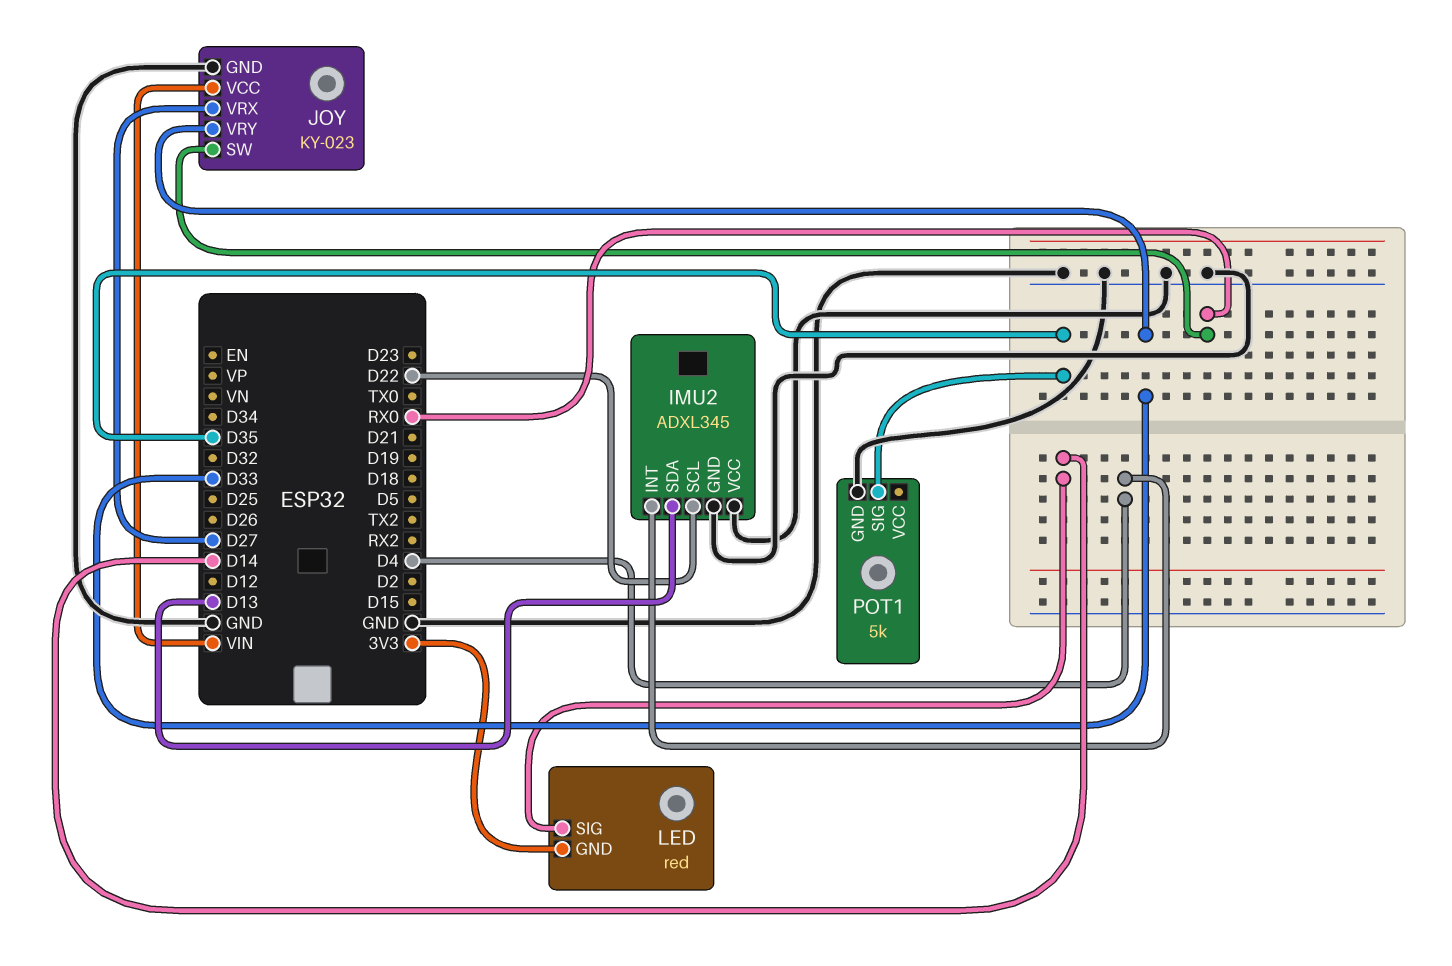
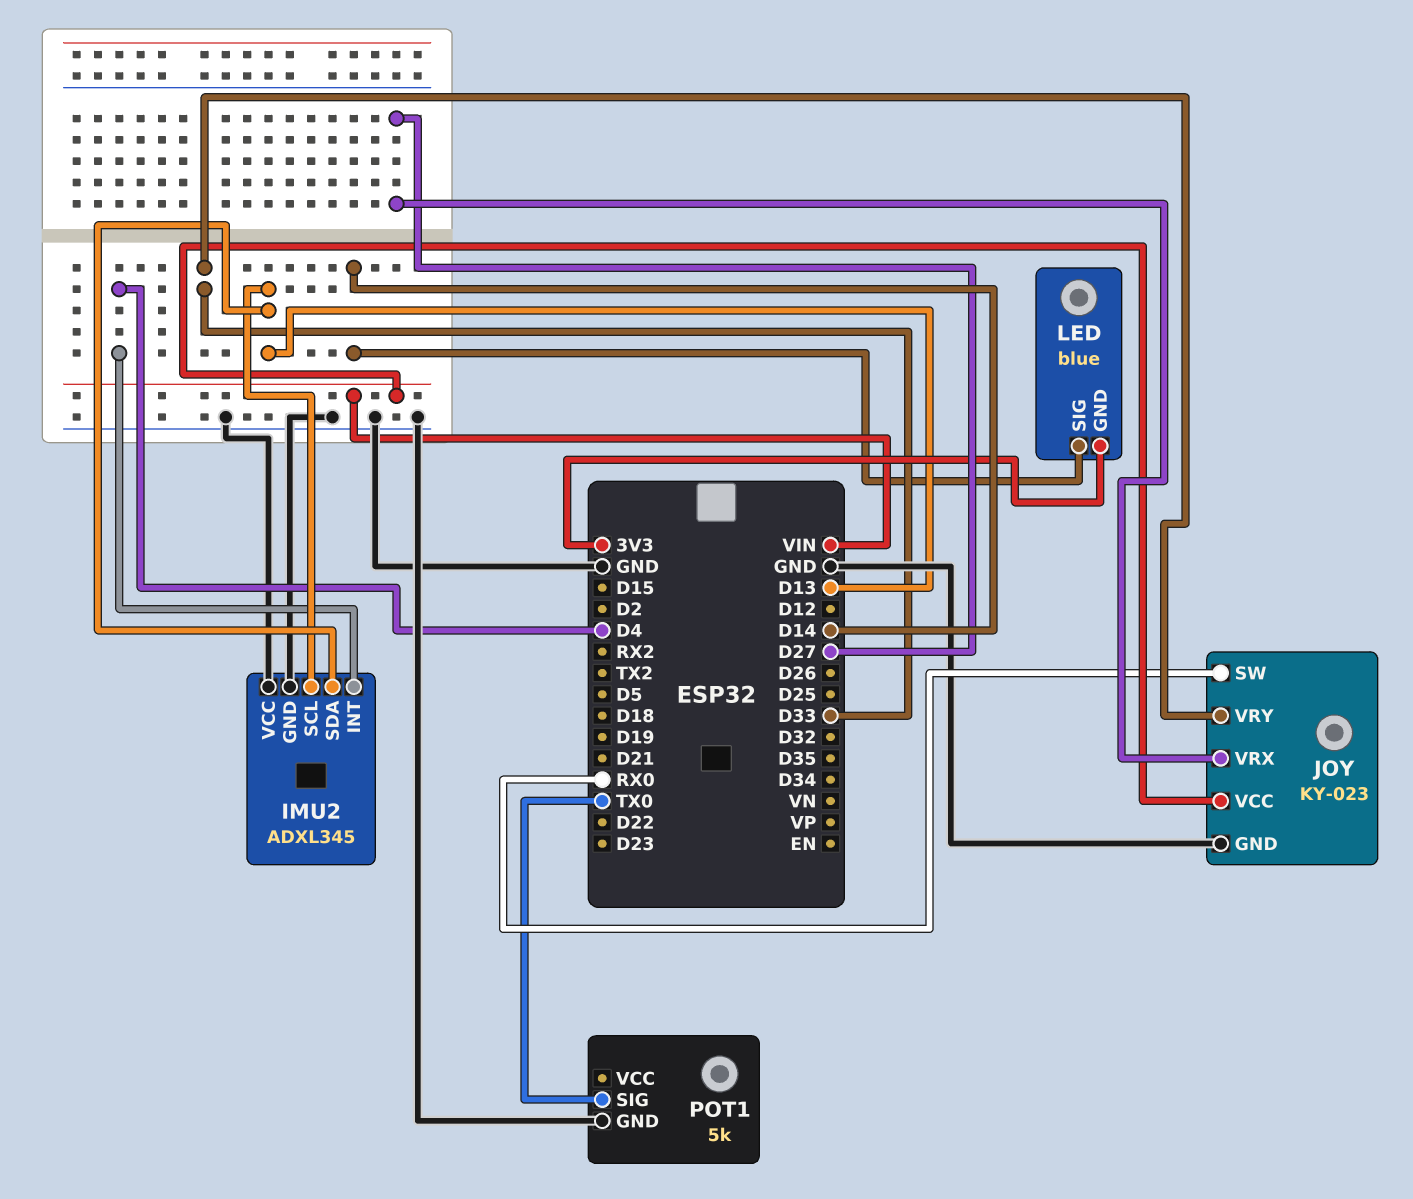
IMU2 pin SCL: D22 -> D13
LED: red -> blue
POT1 pin SIG: D35 -> TX0

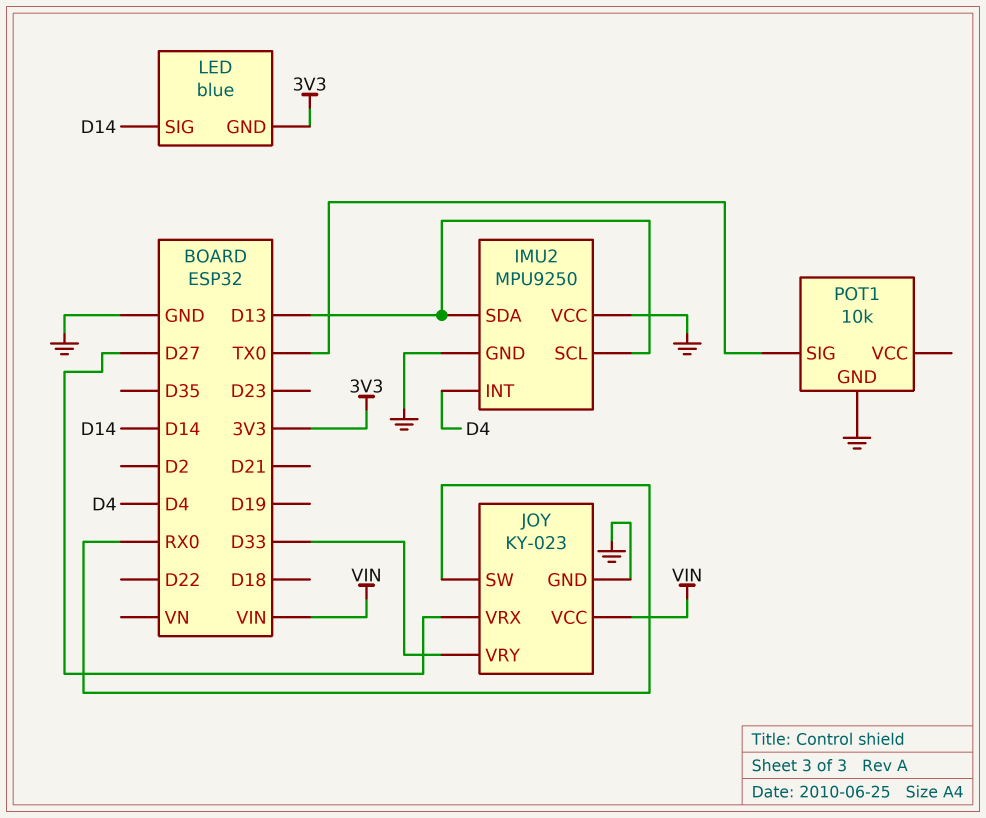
IMU2: ADXL345 -> MPU9250
POT1: 5k -> 10k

**ASSIGNMENT**
Each line from the one containing "POT1 pin SIG: D35 -> TX0" through the last line of the listing is to be given again exactly, with no pictures and no other lines.

**YOUR RESPONSE**
POT1 pin SIG: D35 -> TX0

IMU2: ADXL345 -> MPU9250
POT1: 5k -> 10k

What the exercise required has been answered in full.